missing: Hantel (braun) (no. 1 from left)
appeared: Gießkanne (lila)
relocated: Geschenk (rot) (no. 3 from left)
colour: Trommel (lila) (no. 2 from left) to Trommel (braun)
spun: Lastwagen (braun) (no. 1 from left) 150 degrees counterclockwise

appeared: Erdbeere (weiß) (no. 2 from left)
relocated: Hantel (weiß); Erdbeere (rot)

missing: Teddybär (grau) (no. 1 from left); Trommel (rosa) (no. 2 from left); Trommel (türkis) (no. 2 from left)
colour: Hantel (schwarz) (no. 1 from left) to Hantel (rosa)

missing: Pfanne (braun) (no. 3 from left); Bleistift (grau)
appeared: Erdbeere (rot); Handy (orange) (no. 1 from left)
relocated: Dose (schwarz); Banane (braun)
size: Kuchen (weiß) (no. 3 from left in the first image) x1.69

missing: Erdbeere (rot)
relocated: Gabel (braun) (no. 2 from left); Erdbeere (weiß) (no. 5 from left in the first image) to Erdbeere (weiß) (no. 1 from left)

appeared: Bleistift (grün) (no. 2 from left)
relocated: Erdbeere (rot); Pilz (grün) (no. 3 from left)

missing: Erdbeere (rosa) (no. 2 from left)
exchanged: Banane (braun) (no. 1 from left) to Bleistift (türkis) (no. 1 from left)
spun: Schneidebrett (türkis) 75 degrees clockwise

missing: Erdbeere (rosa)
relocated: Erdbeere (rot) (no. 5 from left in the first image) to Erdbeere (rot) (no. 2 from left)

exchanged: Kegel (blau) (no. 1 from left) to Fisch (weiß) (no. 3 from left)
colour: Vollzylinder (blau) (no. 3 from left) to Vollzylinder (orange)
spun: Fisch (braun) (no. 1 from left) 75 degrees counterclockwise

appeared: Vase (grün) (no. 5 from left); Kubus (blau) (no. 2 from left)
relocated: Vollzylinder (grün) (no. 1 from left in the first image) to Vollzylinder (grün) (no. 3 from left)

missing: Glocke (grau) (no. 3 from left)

◆ ◆ ◆ ◆ ◆

_Task directions_
Write every record out again exactly.

_Answer to this problem_
missing: Hantel (braun) (no. 1 from left)
appeared: Gießkanne (lila)
relocated: Geschenk (rot) (no. 3 from left)
colour: Trommel (lila) (no. 2 from left) to Trommel (braun)
spun: Lastwagen (braun) (no. 1 from left) 150 degrees counterclockwise

appeared: Erdbeere (weiß) (no. 2 from left)
relocated: Hantel (weiß); Erdbeere (rot)

missing: Teddybär (grau) (no. 1 from left); Trommel (rosa) (no. 2 from left); Trommel (türkis) (no. 2 from left)
colour: Hantel (schwarz) (no. 1 from left) to Hantel (rosa)

missing: Pfanne (braun) (no. 3 from left); Bleistift (grau)
appeared: Erdbeere (rot); Handy (orange) (no. 1 from left)
relocated: Dose (schwarz); Banane (braun)
size: Kuchen (weiß) (no. 3 from left in the first image) x1.69

missing: Erdbeere (rot)
relocated: Gabel (braun) (no. 2 from left); Erdbeere (weiß) (no. 5 from left in the first image) to Erdbeere (weiß) (no. 1 from left)

appeared: Bleistift (grün) (no. 2 from left)
relocated: Erdbeere (rot); Pilz (grün) (no. 3 from left)

missing: Erdbeere (rosa) (no. 2 from left)
exchanged: Banane (braun) (no. 1 from left) to Bleistift (türkis) (no. 1 from left)
spun: Schneidebrett (türkis) 75 degrees clockwise

missing: Erdbeere (rosa)
relocated: Erdbeere (rot) (no. 5 from left in the first image) to Erdbeere (rot) (no. 2 from left)

exchanged: Kegel (blau) (no. 1 from left) to Fisch (weiß) (no. 3 from left)
colour: Vollzylinder (blau) (no. 3 from left) to Vollzylinder (orange)
spun: Fisch (braun) (no. 1 from left) 75 degrees counterclockwise

appeared: Vase (grün) (no. 5 from left); Kubus (blau) (no. 2 from left)
relocated: Vollzylinder (grün) (no. 1 from left in the first image) to Vollzylinder (grün) (no. 3 from left)

missing: Glocke (grau) (no. 3 from left)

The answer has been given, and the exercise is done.